**** GIVEN RECORDS

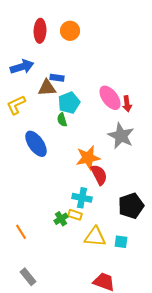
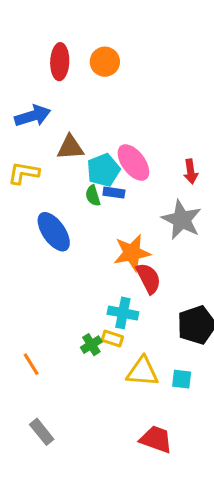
blue rectangle: (57, 78) -> (114, 193), moved
pink ellipse: (110, 98) -> (133, 162), moved
yellow L-shape: (16, 105) -> (24, 173), turned 35

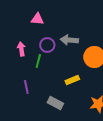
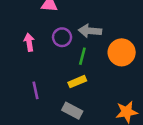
green line: (38, 61) -> (82, 56), moved
yellow rectangle: (72, 80) -> (77, 82), moved

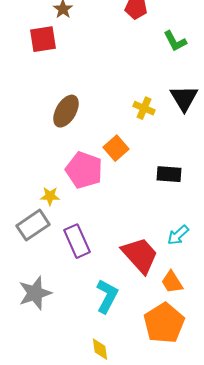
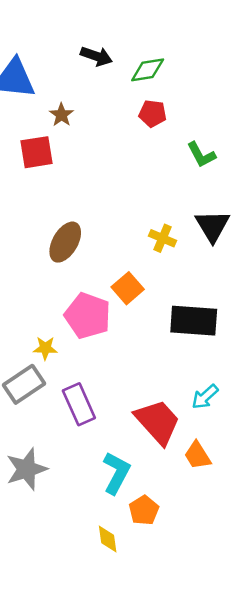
black rectangle: (169, 174) -> (194, 321), size x1.5
orange pentagon: (164, 323) -> (144, 510), moved, size x0.6

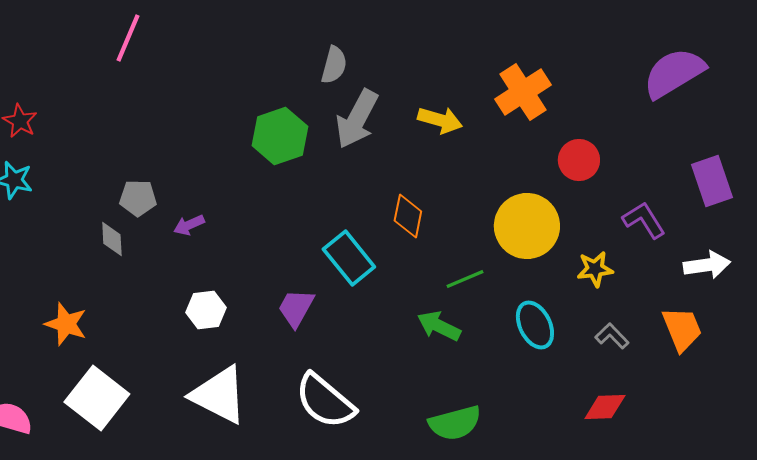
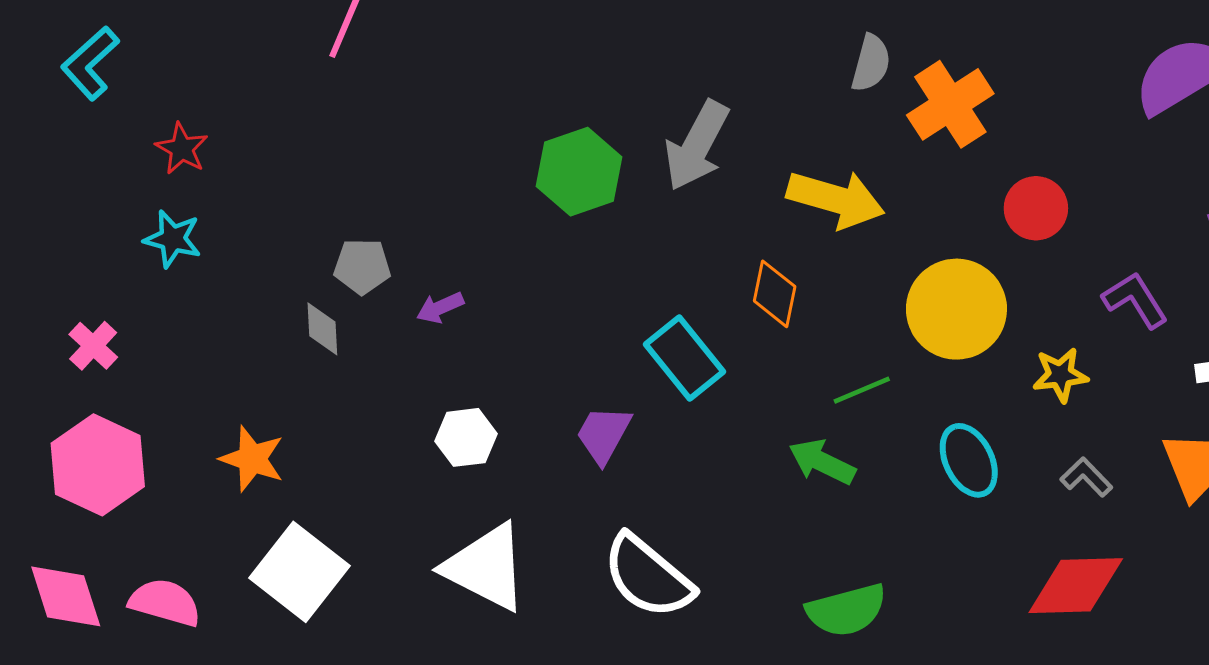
gray semicircle: (334, 65) -> (871, 63), moved
yellow arrow: (440, 120) -> (836, 199), moved, size x1.4
red diamond: (605, 407) -> (1076, 586), size x1.5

********

■ DESCRIPTION OF THE TASK
Please hand back every entry above exactly, with no images in the copy.

■ RESPONSE TO THIS EXERCISE
blue rectangle: (57, 78) -> (114, 193), moved
pink ellipse: (110, 98) -> (133, 162), moved
yellow L-shape: (16, 105) -> (24, 173), turned 35

green line: (38, 61) -> (82, 56), moved
yellow rectangle: (72, 80) -> (77, 82), moved

black rectangle: (169, 174) -> (194, 321), size x1.5
orange pentagon: (164, 323) -> (144, 510), moved, size x0.6

gray semicircle: (334, 65) -> (871, 63), moved
yellow arrow: (440, 120) -> (836, 199), moved, size x1.4
red diamond: (605, 407) -> (1076, 586), size x1.5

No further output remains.